[Image sets with object changes]
• • • • •
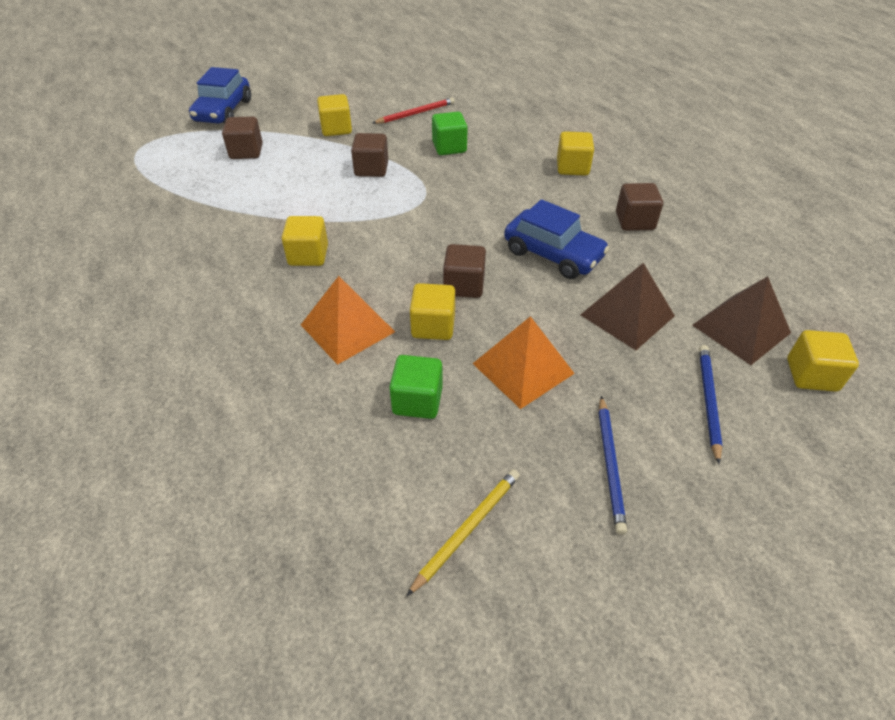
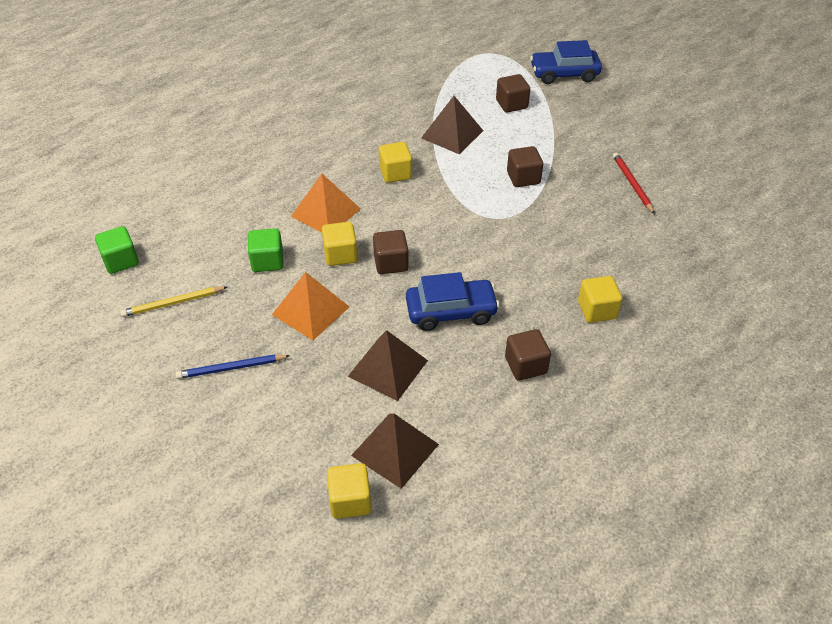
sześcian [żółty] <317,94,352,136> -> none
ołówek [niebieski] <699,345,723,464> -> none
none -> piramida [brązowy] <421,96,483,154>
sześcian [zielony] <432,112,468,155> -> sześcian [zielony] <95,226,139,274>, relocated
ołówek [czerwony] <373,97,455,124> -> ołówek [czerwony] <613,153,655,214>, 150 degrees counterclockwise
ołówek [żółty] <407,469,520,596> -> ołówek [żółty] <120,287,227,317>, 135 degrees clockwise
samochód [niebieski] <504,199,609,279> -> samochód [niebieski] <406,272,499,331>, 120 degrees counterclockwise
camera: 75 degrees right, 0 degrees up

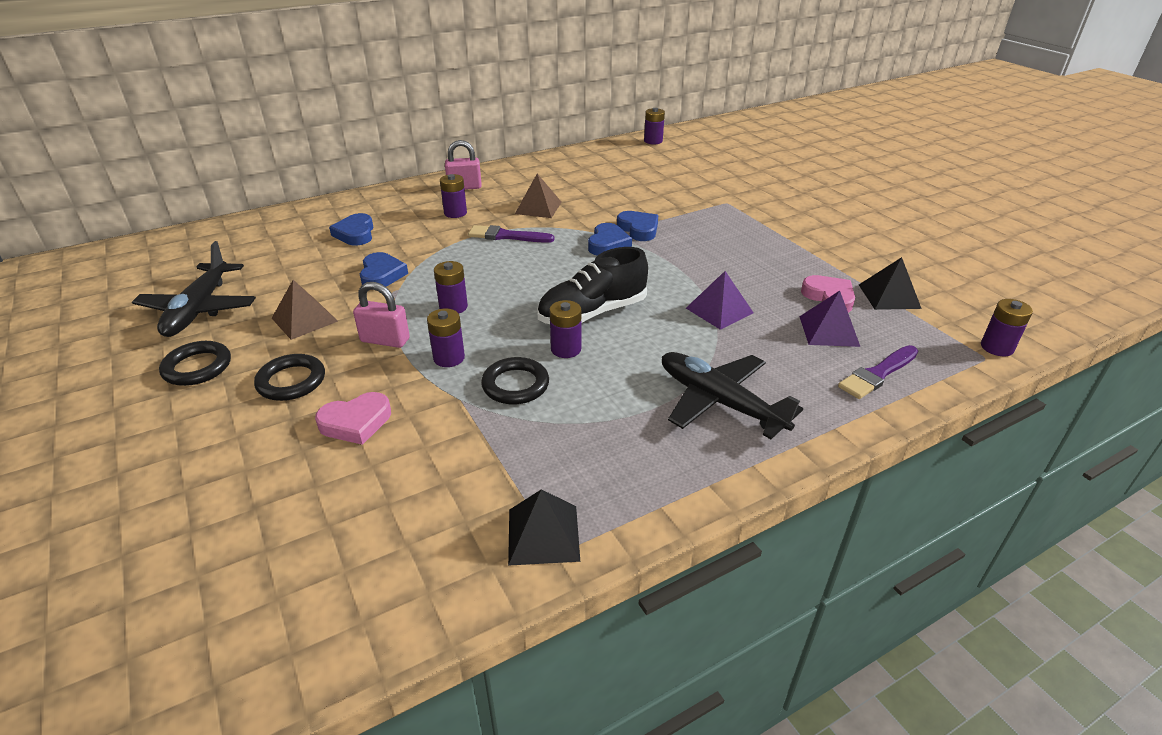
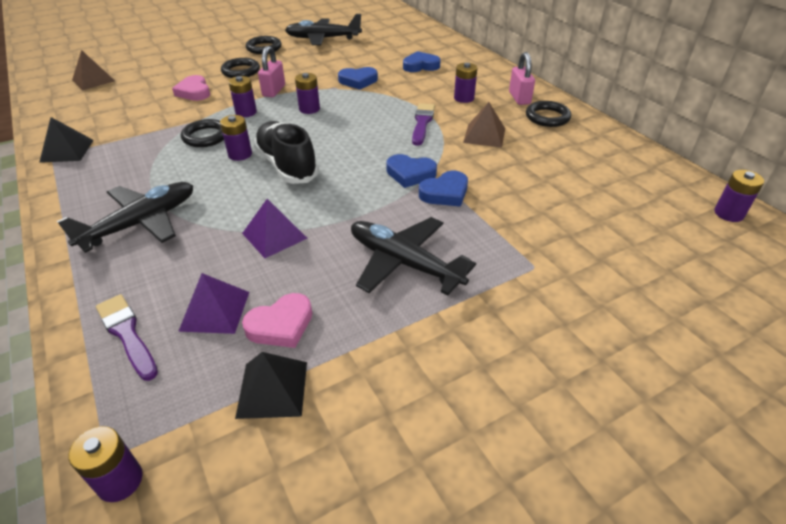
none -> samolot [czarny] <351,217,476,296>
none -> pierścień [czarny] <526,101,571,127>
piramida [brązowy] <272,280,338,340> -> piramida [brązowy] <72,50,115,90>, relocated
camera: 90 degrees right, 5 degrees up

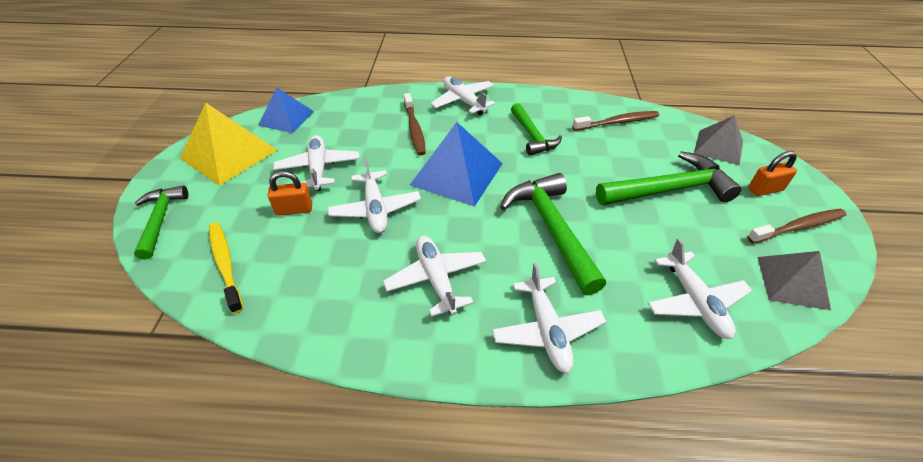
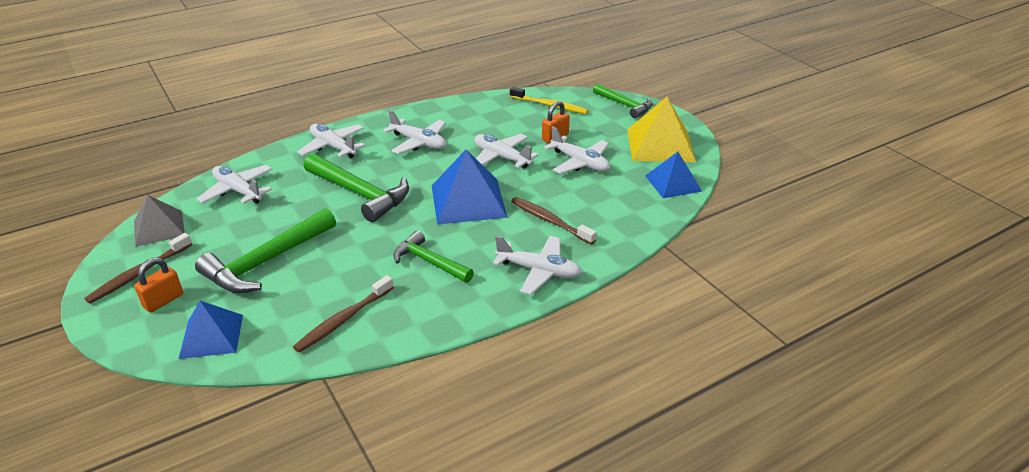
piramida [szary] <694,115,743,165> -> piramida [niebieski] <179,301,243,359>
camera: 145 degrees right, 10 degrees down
• • • • •
→ Problem details:
Word for word, restate the records above and drop the pictures.

→ Solution for this exercise:
sześcian [żółty] <317,94,352,136> -> none
ołówek [niebieski] <699,345,723,464> -> none
none -> piramida [brązowy] <421,96,483,154>
sześcian [zielony] <432,112,468,155> -> sześcian [zielony] <95,226,139,274>, relocated
ołówek [czerwony] <373,97,455,124> -> ołówek [czerwony] <613,153,655,214>, 150 degrees counterclockwise
ołówek [żółty] <407,469,520,596> -> ołówek [żółty] <120,287,227,317>, 135 degrees clockwise
samochód [niebieski] <504,199,609,279> -> samochód [niebieski] <406,272,499,331>, 120 degrees counterclockwise
camera: 75 degrees right, 0 degrees up

none -> samolot [czarny] <351,217,476,296>
none -> pierścień [czarny] <526,101,571,127>
piramida [brązowy] <272,280,338,340> -> piramida [brązowy] <72,50,115,90>, relocated
camera: 90 degrees right, 5 degrees up

piramida [szary] <694,115,743,165> -> piramida [niebieski] <179,301,243,359>
camera: 145 degrees right, 10 degrees down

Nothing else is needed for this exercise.